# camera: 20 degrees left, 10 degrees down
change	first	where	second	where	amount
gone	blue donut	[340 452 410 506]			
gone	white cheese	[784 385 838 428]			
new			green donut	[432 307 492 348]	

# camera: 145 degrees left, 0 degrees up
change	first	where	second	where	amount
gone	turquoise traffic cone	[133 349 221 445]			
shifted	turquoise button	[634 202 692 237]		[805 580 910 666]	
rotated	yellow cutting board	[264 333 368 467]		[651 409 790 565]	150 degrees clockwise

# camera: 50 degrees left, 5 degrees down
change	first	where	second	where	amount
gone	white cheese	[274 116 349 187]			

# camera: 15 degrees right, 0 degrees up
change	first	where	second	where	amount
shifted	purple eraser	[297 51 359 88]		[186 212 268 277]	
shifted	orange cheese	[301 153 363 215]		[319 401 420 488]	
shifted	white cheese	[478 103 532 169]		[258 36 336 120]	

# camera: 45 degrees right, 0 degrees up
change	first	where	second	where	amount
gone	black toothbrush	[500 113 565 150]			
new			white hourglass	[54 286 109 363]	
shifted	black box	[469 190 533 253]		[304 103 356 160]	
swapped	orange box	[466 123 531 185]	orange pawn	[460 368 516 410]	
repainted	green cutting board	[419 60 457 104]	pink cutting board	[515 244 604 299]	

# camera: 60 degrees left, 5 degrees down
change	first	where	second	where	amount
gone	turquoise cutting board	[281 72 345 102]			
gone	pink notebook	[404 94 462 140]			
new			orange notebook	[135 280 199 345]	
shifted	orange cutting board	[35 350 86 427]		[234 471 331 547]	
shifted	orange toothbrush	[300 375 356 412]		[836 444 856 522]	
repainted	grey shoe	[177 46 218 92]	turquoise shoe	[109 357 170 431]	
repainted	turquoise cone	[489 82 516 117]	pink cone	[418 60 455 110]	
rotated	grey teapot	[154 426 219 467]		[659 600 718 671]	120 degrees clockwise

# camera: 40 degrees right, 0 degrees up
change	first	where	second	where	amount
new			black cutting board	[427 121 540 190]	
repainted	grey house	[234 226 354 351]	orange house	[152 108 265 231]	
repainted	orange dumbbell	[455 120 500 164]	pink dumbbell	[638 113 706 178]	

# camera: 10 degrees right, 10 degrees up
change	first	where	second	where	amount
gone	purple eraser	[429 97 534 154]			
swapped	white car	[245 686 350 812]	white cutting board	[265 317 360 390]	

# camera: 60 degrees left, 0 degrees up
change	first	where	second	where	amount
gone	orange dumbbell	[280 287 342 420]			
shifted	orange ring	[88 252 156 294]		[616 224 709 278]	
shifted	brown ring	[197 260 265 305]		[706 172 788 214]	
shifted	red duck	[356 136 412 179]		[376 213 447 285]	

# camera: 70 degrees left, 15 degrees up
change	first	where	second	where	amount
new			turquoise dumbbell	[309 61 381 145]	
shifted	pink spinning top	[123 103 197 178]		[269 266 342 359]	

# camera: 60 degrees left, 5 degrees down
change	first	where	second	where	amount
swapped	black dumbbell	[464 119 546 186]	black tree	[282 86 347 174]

● **TASK BRIEF**
The reply is to be one number, the count of lines in the records above that contain "gone".

● **PROBLEM SOLUTION**
9